Directions for this task ▸
Report how many lines of the listing below contain the string "time". Give only the number.

-- BEGIN Data in this exercise --

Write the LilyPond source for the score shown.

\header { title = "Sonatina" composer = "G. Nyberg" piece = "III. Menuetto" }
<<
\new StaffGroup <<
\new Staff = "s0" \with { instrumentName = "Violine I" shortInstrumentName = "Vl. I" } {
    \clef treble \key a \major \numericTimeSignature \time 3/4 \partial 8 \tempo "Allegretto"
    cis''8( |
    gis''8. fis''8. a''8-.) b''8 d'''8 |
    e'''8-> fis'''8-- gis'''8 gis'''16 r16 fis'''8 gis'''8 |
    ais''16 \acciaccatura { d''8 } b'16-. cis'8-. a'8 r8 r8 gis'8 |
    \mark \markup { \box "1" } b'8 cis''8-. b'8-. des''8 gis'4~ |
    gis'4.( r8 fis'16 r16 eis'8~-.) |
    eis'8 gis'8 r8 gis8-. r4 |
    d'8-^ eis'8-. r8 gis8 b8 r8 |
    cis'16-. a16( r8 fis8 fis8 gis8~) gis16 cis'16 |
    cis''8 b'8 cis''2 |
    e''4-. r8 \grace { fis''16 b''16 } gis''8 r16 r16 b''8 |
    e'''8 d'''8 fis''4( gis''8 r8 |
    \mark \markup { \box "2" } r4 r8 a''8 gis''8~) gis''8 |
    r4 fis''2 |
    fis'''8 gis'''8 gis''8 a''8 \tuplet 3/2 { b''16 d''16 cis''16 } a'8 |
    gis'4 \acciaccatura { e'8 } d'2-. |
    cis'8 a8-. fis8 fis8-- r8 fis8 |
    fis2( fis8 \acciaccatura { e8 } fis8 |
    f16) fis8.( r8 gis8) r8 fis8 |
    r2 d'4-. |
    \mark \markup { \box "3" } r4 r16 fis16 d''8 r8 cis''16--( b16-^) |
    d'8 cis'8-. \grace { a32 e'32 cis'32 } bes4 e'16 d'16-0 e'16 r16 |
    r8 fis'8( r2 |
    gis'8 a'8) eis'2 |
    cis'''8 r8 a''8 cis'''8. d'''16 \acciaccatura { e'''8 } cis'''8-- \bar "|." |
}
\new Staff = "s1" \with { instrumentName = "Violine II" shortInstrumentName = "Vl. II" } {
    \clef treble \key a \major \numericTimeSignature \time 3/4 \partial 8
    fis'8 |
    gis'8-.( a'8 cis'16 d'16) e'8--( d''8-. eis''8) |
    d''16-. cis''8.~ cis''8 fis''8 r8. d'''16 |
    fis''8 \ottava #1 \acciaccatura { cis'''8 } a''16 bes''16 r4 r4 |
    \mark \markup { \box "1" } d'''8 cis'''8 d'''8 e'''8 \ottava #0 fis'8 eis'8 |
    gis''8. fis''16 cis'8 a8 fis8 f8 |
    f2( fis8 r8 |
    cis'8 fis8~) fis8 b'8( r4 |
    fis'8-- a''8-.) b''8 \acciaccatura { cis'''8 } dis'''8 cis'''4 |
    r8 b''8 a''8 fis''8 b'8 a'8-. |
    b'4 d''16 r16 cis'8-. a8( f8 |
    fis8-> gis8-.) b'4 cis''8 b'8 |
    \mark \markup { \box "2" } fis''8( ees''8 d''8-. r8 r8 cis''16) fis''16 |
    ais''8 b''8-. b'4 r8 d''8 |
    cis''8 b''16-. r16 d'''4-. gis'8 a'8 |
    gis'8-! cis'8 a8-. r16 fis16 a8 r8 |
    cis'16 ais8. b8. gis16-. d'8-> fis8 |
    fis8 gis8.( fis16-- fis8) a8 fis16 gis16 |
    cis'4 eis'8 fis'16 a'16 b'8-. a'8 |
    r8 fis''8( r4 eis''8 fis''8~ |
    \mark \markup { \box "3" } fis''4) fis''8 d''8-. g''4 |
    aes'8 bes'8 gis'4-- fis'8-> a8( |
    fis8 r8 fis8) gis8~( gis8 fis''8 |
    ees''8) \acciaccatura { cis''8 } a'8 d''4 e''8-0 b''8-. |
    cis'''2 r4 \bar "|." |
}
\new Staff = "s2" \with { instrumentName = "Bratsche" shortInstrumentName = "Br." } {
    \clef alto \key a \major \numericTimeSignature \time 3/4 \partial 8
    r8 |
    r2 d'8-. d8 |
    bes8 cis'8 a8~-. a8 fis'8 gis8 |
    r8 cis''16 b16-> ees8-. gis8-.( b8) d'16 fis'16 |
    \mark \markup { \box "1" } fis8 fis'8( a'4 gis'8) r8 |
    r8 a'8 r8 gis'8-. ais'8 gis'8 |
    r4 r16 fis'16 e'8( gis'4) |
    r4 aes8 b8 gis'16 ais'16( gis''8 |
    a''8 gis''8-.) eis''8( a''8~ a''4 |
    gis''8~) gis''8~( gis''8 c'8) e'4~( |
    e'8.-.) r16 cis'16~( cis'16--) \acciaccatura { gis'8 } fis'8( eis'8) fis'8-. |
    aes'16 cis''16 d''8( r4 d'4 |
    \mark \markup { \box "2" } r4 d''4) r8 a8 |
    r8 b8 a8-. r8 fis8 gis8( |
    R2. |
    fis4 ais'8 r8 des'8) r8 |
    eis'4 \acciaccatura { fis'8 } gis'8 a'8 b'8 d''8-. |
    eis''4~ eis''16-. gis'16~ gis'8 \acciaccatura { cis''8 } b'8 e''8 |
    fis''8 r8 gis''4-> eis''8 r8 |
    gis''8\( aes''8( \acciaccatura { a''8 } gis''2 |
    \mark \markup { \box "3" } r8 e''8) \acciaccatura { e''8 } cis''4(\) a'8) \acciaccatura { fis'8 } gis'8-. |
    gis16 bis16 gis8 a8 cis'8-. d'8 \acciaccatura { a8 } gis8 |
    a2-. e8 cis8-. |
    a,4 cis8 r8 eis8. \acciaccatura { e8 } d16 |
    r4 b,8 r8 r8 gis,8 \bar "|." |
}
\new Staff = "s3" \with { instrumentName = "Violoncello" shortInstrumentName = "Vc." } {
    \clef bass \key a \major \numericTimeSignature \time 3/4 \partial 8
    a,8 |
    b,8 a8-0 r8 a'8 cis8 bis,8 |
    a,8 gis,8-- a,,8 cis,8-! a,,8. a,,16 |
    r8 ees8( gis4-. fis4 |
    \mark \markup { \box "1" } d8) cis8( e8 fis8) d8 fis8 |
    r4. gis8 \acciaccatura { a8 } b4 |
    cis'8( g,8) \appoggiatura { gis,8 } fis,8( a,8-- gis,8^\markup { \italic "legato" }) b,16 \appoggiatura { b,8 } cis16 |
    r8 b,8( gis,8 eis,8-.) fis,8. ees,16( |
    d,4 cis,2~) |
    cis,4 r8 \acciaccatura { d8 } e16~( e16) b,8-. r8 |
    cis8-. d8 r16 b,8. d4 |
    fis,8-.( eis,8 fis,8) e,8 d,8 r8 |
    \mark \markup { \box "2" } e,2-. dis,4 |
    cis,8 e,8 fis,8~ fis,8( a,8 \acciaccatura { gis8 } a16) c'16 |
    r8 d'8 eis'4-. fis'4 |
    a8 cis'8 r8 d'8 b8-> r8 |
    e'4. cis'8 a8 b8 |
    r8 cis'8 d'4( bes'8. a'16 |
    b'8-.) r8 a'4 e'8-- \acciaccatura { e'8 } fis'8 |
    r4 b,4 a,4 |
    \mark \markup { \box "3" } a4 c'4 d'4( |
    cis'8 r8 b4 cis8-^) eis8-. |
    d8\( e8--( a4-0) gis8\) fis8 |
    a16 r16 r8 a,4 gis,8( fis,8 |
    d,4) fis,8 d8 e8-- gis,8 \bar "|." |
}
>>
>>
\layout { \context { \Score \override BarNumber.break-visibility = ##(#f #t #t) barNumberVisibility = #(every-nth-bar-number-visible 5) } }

-- END Data in this exercise --

Exercise output ▸
4